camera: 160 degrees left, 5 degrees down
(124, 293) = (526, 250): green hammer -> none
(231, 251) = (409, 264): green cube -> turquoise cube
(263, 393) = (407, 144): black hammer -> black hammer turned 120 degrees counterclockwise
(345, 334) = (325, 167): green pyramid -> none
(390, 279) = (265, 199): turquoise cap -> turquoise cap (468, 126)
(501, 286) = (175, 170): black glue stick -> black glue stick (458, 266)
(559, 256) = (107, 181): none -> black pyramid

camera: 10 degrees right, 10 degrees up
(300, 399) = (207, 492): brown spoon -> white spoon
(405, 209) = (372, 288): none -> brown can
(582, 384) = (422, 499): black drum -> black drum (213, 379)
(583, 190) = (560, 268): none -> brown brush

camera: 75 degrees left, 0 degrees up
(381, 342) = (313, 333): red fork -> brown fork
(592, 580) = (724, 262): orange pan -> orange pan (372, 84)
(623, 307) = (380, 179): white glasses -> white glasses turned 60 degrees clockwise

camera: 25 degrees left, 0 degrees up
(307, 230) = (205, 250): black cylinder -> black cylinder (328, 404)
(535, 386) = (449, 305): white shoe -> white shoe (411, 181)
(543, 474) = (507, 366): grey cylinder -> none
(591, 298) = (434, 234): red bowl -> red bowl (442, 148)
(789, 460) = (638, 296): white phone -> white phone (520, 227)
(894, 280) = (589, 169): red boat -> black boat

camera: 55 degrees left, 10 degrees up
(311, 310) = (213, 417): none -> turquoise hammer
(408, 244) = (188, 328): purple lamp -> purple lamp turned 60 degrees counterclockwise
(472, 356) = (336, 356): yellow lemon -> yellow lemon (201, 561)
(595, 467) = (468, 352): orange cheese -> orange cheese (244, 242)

## [Task prompt]
Return the full data, every line of it, with nothing altered.

## [Completed exercise]
camera: 160 degrees left, 5 degrees down
(124, 293) = (526, 250): green hammer -> none
(231, 251) = (409, 264): green cube -> turquoise cube
(263, 393) = (407, 144): black hammer -> black hammer turned 120 degrees counterclockwise
(345, 334) = (325, 167): green pyramid -> none
(390, 279) = (265, 199): turquoise cap -> turquoise cap (468, 126)
(501, 286) = (175, 170): black glue stick -> black glue stick (458, 266)
(559, 256) = (107, 181): none -> black pyramid

camera: 10 degrees right, 10 degrees up
(300, 399) = (207, 492): brown spoon -> white spoon
(405, 209) = (372, 288): none -> brown can
(582, 384) = (422, 499): black drum -> black drum (213, 379)
(583, 190) = (560, 268): none -> brown brush

camera: 75 degrees left, 0 degrees up
(381, 342) = (313, 333): red fork -> brown fork
(592, 580) = (724, 262): orange pan -> orange pan (372, 84)
(623, 307) = (380, 179): white glasses -> white glasses turned 60 degrees clockwise

camera: 25 degrees left, 0 degrees up
(307, 230) = (205, 250): black cylinder -> black cylinder (328, 404)
(535, 386) = (449, 305): white shoe -> white shoe (411, 181)
(543, 474) = (507, 366): grey cylinder -> none
(591, 298) = (434, 234): red bowl -> red bowl (442, 148)
(789, 460) = (638, 296): white phone -> white phone (520, 227)
(894, 280) = (589, 169): red boat -> black boat

camera: 55 degrees left, 10 degrees up
(311, 310) = (213, 417): none -> turquoise hammer
(408, 244) = (188, 328): purple lamp -> purple lamp turned 60 degrees counterclockwise
(472, 356) = (336, 356): yellow lemon -> yellow lemon (201, 561)
(595, 467) = (468, 352): orange cheese -> orange cheese (244, 242)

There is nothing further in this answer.